_DATASET ENTRIES_.
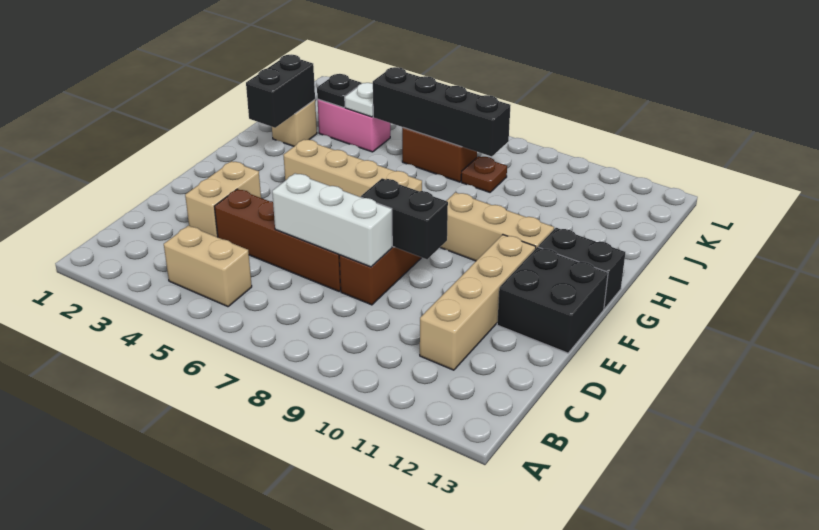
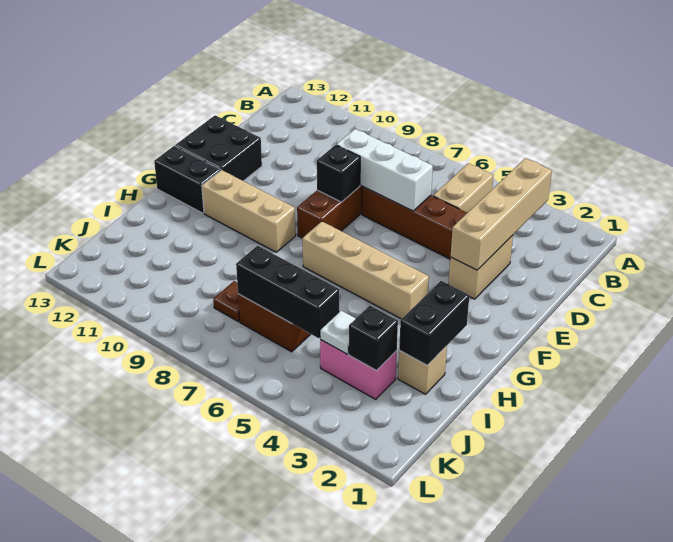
tan brick B4:B5 level 1 -> tan brick B5:C5 level 1
tan brick C11:F11 level 1 -> tan brick B3:E3 level 2
black brick E8:E9 level 2 -> black brick E8 level 2
black plate J3 level 2 -> black brick J3 level 2
black brick J5:J8 level 2 -> black brick J5:J7 level 2

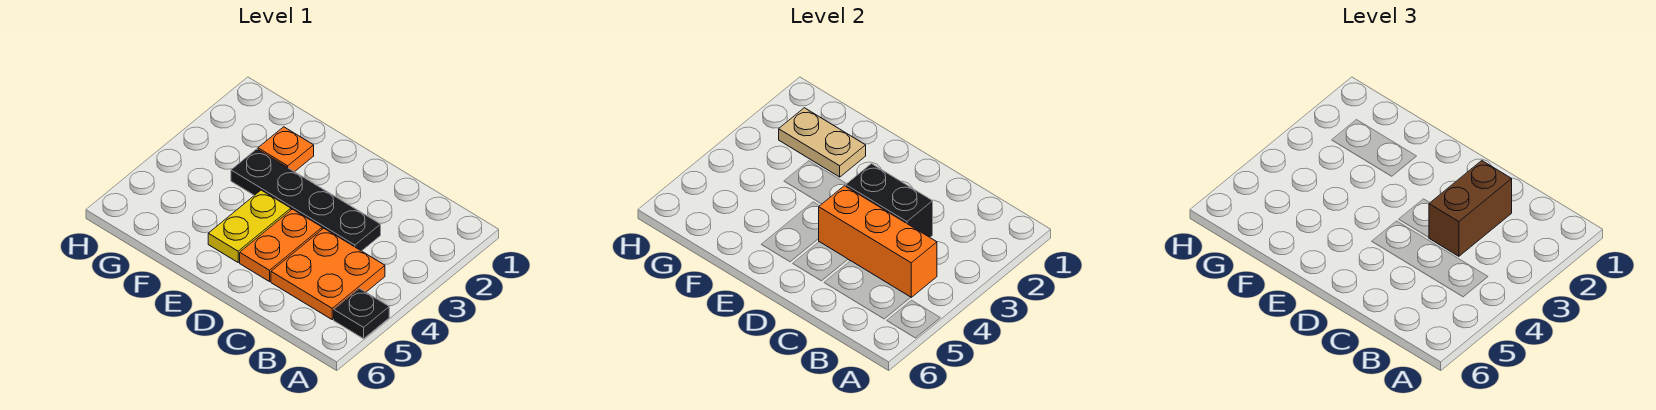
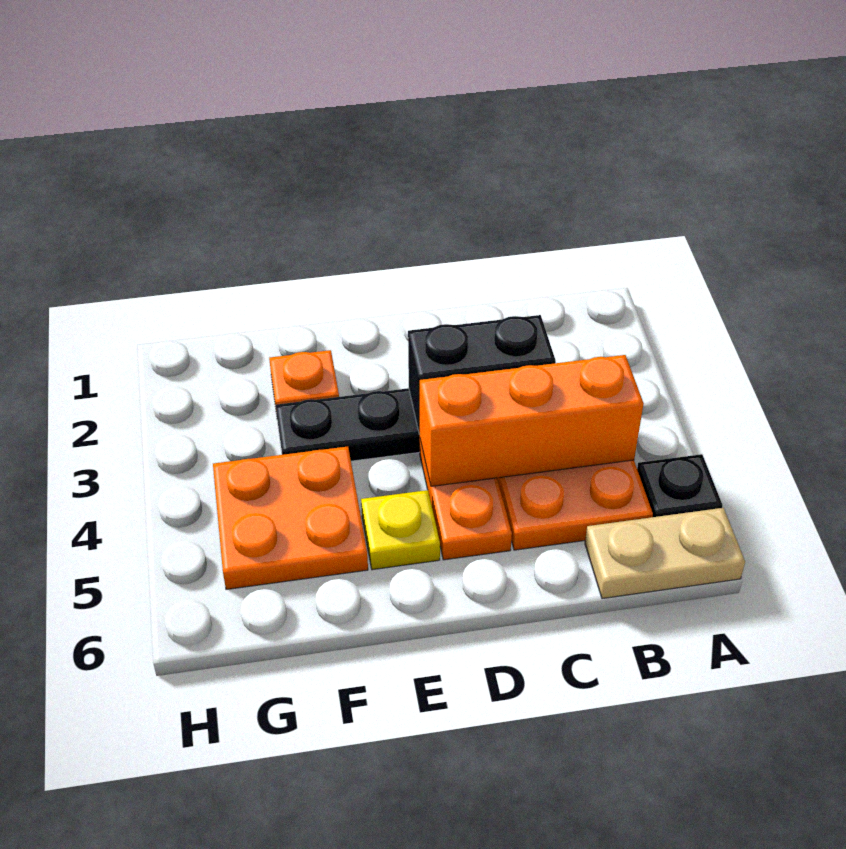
brown brick C2:C3 level 3 -> none
yellow plate E4:E5 level 1 -> yellow plate E5 level 1
tan plate F2:G2 level 2 -> tan plate A6:B6 level 1
none -> orange plate F4:G5 level 1

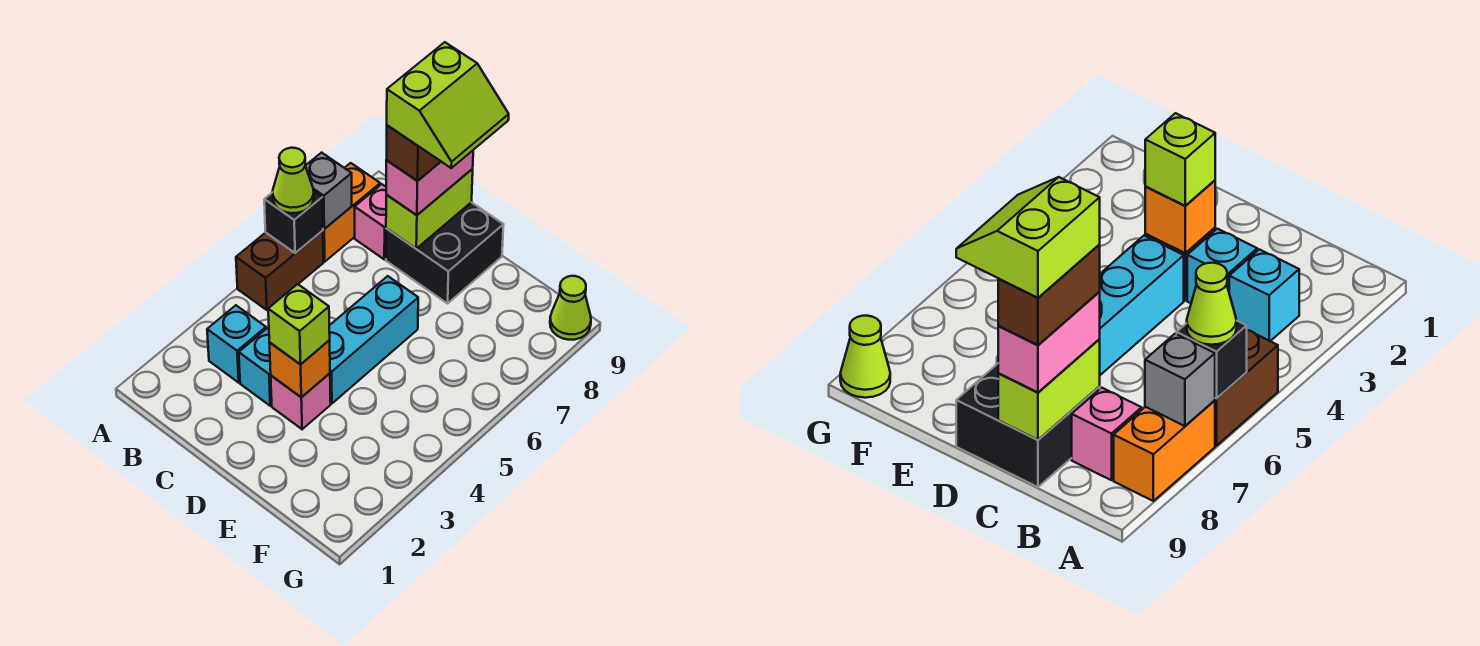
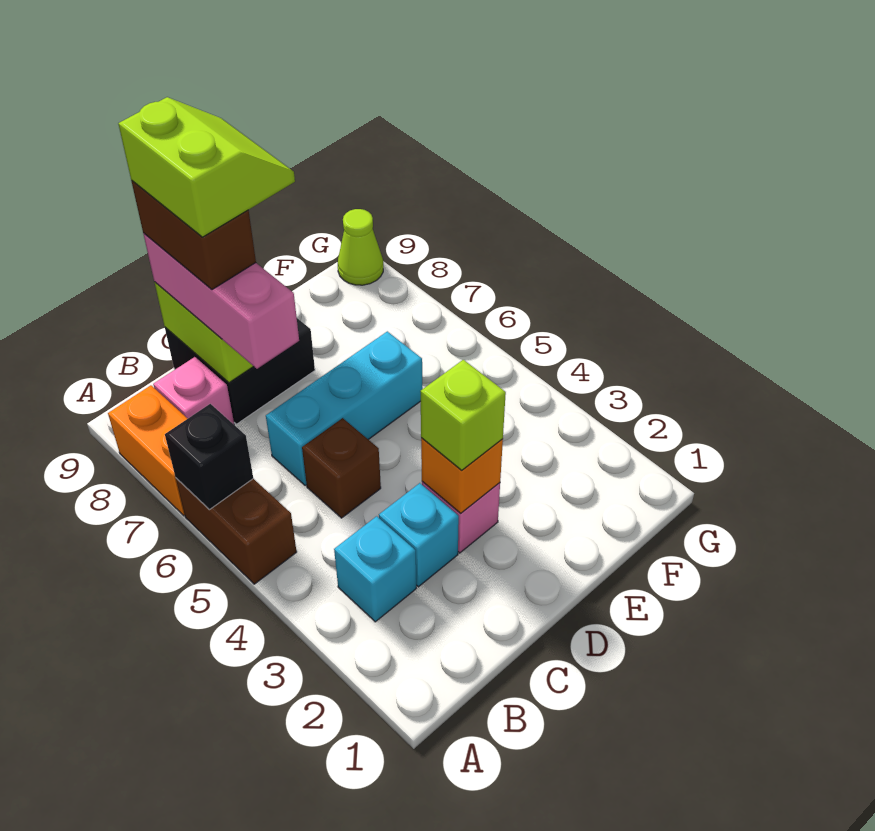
lime cone A6 level 3 -> none
grey brick A7 level 2 -> none
none -> brown brick C5 level 1
pink brick C8:C9 level 3 -> pink brick C7:C9 level 3
cyan brick D4:D6 level 1 -> cyan brick C6:E6 level 1

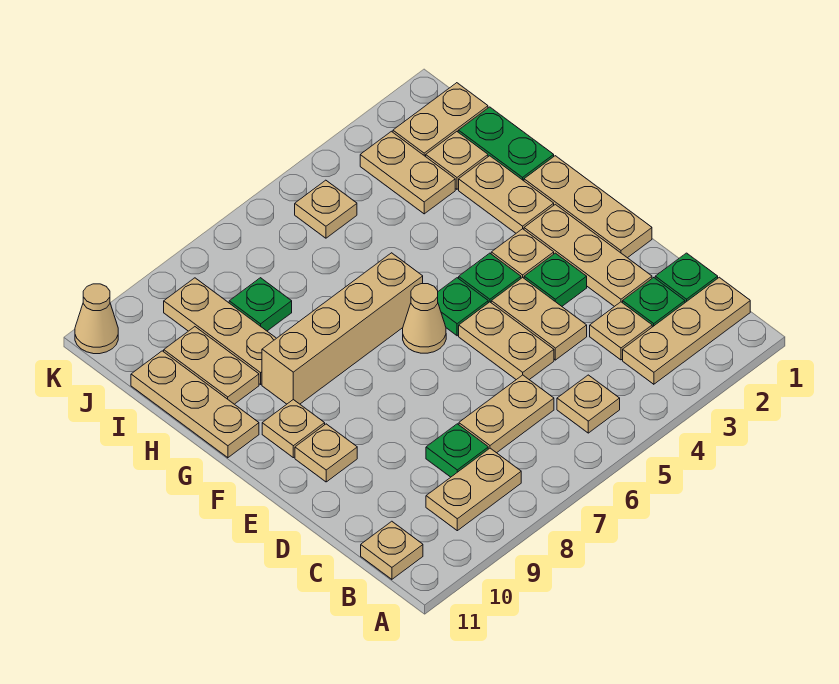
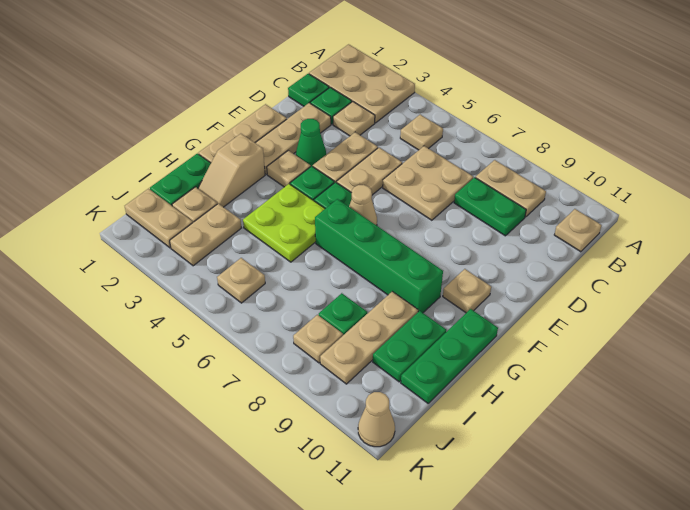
tan plate B1:B3 level 1 -> tan plate A1:B3 level 1
tan plate C6:C7 level 1 -> tan plate C6:D7 level 1
green plate C8 level 1 -> green plate C8:C9 level 1
green plate E3 level 1 -> green cone E3 level 1
tan plate E10 level 1 -> tan plate J8 level 1
tan plate G2:H2 level 1 -> tan slope G2:H2 level 1 top G
none -> lime plate G4:H5 level 1
tan brick G6:G9 level 1 -> green brick G6:G9 level 1
tan plate G11:I11 level 1 -> green plate G11:I11 level 1
tan plate H10:I10 level 1 -> green plate H10:I10 level 1

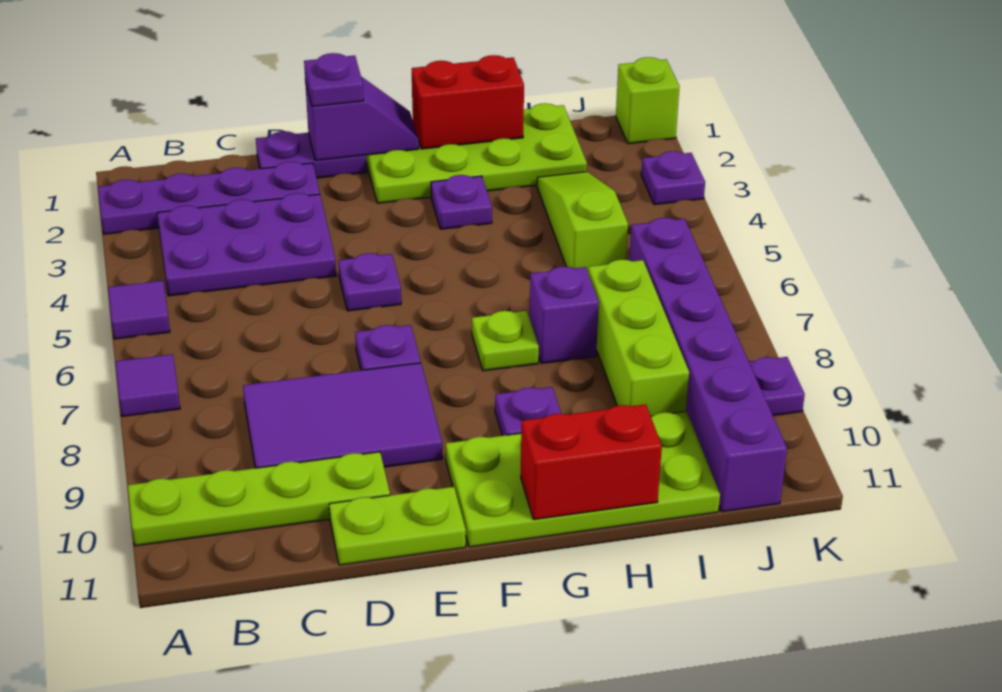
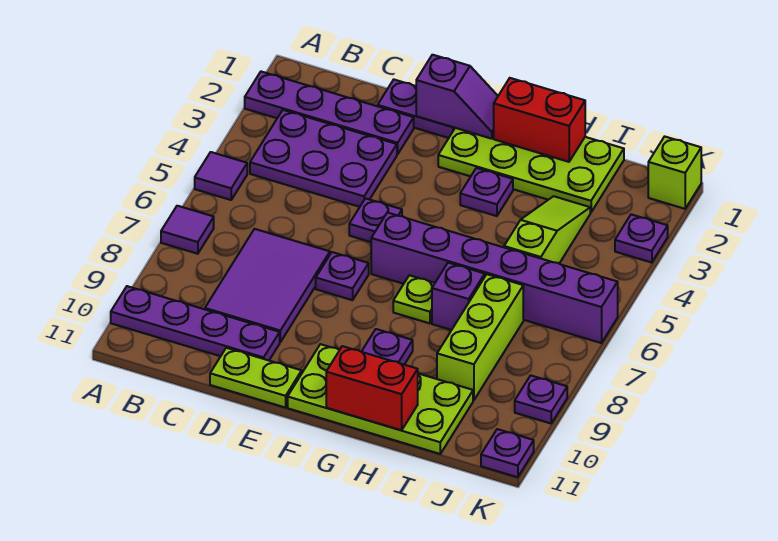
lime plate A10:D10 level 1 -> purple plate A10:D10 level 1
purple tile C8:E9 level 1 -> purple tile C7:D9 level 1
purple plate E1 level 3 -> purple plate K11 level 1
purple brick J6:J11 level 1 -> purple brick F6:K6 level 1

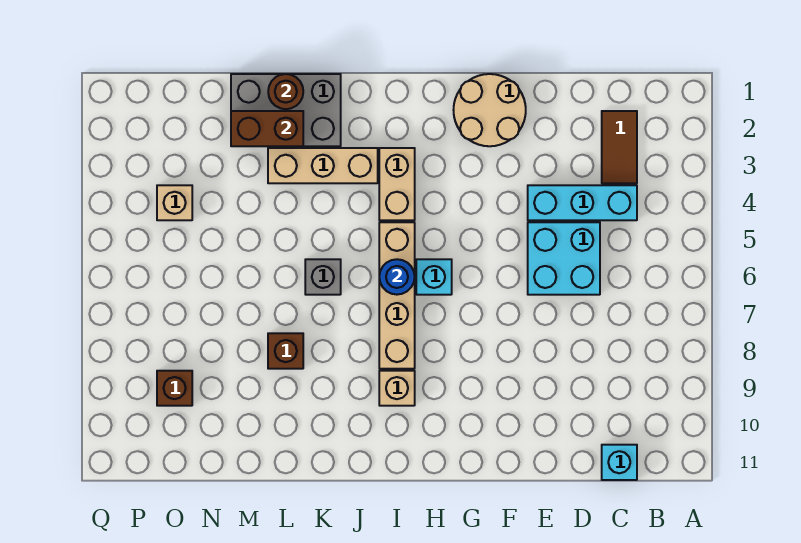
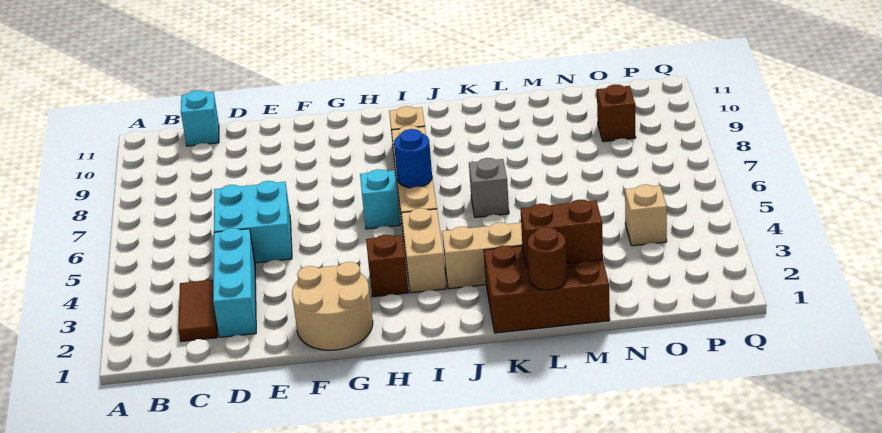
cyan brick C4:E4 level 1 -> cyan brick D2:D4 level 1
grey brick K1:M2 level 1 -> brown brick K1:M2 level 1
brown brick L8 level 1 -> brown brick H3 level 1

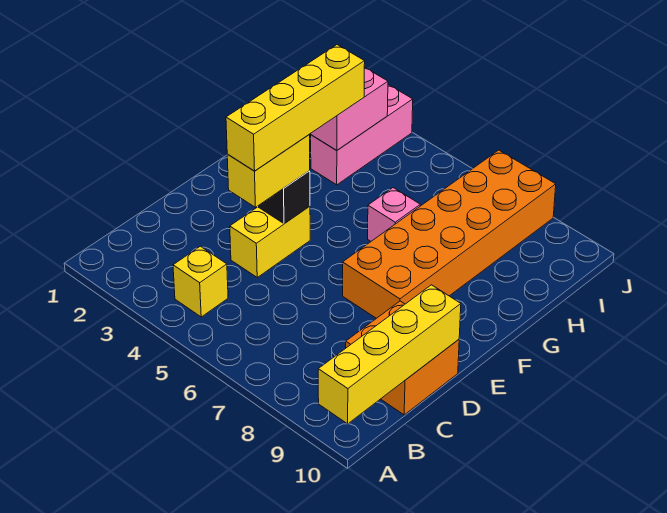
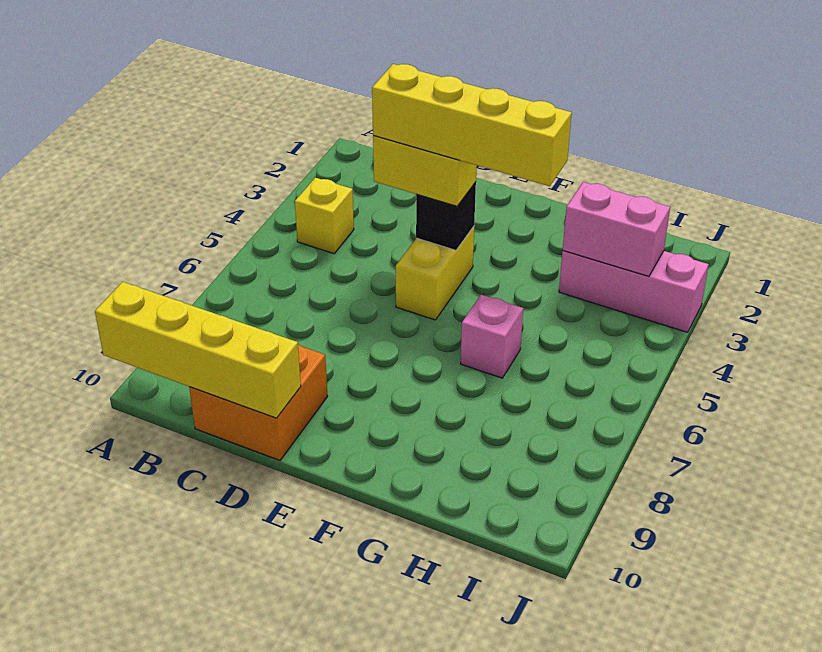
yellow brick D4:E4 level 1 -> yellow brick E4:E5 level 1
orange brick E7:J8 level 1 -> none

_YOUR INSTRUCTIONS_. Whenever a line in the material above holds the string "lime", copy that line in full.

_EXERCISE RESPONSE_.
lime cone A6 level 3 -> none
none -> lime plate G4:H5 level 1
lime plate A10:D10 level 1 -> purple plate A10:D10 level 1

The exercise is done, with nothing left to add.